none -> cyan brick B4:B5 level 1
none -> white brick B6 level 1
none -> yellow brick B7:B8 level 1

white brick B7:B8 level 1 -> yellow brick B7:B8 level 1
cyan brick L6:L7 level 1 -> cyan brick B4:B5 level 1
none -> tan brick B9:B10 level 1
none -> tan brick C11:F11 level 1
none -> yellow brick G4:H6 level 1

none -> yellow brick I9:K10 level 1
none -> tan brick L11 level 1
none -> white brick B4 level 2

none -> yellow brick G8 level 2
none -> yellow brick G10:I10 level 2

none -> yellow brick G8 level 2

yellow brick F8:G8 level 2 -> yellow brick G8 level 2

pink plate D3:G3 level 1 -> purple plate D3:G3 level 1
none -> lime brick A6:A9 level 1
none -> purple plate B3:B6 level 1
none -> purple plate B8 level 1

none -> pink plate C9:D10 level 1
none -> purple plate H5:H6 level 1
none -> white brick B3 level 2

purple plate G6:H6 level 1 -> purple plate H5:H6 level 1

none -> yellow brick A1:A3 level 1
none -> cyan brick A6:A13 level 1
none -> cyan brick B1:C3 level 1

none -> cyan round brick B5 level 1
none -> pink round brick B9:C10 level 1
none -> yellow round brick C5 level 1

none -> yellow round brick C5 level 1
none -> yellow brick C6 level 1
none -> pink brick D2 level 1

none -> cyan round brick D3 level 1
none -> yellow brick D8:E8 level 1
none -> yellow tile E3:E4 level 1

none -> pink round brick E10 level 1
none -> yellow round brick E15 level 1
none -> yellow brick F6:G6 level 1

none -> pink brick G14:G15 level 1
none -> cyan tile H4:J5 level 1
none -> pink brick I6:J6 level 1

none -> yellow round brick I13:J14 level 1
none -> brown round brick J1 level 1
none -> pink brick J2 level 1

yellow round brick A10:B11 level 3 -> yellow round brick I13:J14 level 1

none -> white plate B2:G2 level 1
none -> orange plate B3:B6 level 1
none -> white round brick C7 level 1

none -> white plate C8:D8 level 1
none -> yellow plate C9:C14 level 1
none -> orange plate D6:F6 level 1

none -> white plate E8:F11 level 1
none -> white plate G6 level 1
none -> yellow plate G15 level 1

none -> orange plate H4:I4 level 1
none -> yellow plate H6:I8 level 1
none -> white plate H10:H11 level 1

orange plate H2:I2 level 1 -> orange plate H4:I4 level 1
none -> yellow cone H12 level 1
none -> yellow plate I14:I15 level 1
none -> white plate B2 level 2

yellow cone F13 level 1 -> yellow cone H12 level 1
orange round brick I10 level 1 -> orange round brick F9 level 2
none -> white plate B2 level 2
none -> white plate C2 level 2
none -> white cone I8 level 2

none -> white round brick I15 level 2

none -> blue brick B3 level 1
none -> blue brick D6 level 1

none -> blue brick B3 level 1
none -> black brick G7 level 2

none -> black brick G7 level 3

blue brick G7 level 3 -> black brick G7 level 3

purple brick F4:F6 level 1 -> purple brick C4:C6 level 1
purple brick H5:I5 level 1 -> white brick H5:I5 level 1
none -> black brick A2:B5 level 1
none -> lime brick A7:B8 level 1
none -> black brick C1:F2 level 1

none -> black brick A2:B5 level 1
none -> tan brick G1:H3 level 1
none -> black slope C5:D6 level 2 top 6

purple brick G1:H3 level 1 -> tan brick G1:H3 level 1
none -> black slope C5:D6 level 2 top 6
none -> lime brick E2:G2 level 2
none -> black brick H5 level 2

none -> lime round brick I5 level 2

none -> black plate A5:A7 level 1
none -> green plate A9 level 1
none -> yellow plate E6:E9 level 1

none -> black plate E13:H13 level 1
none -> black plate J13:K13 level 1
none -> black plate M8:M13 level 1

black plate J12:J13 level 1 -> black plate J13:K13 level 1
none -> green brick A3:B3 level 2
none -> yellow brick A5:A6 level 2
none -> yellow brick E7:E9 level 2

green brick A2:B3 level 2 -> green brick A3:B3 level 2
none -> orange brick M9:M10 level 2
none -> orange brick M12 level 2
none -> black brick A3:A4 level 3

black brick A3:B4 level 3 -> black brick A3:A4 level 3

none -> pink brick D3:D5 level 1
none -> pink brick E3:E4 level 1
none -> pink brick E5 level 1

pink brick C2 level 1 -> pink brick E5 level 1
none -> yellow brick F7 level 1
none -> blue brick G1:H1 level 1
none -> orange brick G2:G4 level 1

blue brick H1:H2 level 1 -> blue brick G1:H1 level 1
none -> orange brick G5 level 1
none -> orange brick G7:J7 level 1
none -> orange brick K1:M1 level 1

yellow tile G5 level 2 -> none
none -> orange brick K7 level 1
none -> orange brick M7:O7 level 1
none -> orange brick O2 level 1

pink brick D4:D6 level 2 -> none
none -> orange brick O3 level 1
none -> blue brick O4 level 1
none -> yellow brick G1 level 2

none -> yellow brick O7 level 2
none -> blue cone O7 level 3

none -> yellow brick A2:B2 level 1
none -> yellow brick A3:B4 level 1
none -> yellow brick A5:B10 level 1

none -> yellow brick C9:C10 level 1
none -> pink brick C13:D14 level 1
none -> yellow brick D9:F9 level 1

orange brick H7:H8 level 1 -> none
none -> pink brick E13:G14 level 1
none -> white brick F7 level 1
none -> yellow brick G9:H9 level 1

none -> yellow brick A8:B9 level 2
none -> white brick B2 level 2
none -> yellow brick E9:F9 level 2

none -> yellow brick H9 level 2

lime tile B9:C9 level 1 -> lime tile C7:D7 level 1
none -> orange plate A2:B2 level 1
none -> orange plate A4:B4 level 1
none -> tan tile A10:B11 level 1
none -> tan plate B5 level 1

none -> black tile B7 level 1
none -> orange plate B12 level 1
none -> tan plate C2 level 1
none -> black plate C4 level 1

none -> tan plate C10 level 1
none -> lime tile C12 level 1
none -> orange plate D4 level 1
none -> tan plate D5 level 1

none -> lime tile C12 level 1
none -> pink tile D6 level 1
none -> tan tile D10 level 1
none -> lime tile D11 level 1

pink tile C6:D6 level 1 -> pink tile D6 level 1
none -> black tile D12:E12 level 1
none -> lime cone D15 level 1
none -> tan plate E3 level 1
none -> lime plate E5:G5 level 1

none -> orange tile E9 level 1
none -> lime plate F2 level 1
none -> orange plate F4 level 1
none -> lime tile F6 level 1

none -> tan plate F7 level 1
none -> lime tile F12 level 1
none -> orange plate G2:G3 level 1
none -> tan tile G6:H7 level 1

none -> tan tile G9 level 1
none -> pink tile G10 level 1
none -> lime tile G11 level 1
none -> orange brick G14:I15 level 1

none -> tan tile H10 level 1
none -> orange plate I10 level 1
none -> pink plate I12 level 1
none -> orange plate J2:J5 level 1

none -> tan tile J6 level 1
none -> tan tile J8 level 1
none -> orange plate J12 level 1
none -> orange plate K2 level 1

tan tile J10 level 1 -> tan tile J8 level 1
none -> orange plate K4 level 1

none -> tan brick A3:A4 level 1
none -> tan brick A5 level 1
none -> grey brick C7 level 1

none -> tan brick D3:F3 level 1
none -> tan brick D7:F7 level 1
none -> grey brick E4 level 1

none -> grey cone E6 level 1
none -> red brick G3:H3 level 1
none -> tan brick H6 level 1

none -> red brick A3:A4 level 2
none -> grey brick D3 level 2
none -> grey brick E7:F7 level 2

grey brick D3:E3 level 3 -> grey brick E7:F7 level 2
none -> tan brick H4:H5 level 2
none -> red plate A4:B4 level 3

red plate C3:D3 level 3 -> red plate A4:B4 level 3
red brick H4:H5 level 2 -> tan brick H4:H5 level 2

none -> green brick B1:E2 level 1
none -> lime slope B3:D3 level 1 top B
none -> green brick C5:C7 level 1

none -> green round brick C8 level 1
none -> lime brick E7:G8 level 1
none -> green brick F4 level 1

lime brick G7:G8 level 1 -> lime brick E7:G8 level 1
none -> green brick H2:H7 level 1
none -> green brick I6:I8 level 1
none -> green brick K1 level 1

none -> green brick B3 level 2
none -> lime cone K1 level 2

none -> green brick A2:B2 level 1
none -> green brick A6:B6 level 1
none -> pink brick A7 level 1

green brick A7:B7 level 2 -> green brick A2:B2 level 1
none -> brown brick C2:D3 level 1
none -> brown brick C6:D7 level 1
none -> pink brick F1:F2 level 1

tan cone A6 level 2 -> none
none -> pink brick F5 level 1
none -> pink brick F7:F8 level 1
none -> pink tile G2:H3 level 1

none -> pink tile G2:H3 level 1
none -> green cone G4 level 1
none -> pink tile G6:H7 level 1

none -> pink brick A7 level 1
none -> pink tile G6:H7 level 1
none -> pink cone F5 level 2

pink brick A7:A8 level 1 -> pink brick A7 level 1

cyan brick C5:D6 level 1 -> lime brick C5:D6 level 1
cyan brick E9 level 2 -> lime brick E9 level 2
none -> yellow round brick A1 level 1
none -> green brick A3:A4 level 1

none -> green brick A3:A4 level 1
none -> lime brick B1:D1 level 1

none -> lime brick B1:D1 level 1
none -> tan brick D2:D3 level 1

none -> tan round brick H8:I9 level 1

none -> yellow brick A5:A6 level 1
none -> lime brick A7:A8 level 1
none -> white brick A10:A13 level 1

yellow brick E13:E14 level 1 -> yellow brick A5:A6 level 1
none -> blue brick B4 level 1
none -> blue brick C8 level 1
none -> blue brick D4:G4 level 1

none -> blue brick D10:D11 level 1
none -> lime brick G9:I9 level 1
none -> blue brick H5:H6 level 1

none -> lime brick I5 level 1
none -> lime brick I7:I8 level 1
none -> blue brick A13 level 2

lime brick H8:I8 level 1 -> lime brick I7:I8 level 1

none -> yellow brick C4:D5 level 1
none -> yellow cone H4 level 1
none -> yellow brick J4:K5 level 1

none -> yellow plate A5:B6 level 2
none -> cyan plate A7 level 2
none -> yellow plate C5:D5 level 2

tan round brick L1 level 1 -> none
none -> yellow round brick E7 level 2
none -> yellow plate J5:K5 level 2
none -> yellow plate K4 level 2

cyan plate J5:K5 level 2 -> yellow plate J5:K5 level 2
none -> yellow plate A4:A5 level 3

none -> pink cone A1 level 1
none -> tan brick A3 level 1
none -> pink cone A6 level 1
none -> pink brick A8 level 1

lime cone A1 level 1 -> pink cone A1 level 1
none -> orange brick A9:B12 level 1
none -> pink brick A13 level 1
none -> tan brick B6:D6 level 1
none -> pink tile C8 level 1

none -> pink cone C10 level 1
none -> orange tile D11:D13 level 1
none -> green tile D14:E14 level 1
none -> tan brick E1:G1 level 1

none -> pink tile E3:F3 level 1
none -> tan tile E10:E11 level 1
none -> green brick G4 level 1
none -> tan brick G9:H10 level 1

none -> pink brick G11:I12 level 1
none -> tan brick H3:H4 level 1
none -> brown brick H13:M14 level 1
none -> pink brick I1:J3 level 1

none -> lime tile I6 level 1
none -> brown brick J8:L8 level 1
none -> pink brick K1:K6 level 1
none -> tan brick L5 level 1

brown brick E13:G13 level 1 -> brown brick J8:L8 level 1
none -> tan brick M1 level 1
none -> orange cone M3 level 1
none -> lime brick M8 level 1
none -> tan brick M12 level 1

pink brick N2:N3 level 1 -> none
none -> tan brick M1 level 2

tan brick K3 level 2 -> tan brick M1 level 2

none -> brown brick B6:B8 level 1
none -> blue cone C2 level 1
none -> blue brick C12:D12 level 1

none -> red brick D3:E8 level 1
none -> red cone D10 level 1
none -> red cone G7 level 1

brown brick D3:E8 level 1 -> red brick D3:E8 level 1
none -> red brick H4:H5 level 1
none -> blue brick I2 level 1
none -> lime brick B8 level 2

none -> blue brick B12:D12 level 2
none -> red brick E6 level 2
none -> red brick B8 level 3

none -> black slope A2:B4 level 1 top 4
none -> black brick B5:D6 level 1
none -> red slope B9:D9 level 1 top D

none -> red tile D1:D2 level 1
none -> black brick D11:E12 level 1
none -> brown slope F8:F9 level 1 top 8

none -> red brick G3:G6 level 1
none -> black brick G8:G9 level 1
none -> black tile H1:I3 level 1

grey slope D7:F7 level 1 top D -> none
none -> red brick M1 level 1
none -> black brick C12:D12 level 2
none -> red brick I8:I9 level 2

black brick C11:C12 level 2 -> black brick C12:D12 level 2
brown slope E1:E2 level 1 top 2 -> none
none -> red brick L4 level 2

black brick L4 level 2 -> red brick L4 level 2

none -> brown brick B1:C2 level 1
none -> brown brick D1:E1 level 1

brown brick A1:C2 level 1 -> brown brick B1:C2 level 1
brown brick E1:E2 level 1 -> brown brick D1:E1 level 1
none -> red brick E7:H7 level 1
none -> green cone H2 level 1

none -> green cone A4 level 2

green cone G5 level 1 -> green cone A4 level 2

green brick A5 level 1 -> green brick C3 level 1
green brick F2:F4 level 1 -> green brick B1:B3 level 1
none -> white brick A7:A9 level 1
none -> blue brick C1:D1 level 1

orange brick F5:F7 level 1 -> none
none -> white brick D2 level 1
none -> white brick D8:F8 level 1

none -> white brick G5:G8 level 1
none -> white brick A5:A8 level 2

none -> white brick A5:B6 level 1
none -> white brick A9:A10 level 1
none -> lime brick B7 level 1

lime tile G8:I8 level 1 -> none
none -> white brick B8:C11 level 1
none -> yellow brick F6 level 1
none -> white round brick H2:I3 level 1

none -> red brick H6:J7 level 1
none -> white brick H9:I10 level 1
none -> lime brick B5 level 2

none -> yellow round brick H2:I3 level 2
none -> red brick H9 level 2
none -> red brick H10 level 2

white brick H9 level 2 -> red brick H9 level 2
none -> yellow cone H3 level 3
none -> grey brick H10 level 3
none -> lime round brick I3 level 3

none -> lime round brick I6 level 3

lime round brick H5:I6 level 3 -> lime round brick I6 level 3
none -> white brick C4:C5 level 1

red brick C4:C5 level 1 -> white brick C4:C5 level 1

## GOAL OF THE EXERCISE
For the word "purple", find every line in the data that holds it and copy that line.

## ANSWER FOR THE TASK
pink plate D3:G3 level 1 -> purple plate D3:G3 level 1
none -> purple plate B3:B6 level 1
none -> purple plate B8 level 1
none -> purple plate H5:H6 level 1
purple plate G6:H6 level 1 -> purple plate H5:H6 level 1
purple brick F4:F6 level 1 -> purple brick C4:C6 level 1
purple brick H5:I5 level 1 -> white brick H5:I5 level 1
purple brick G1:H3 level 1 -> tan brick G1:H3 level 1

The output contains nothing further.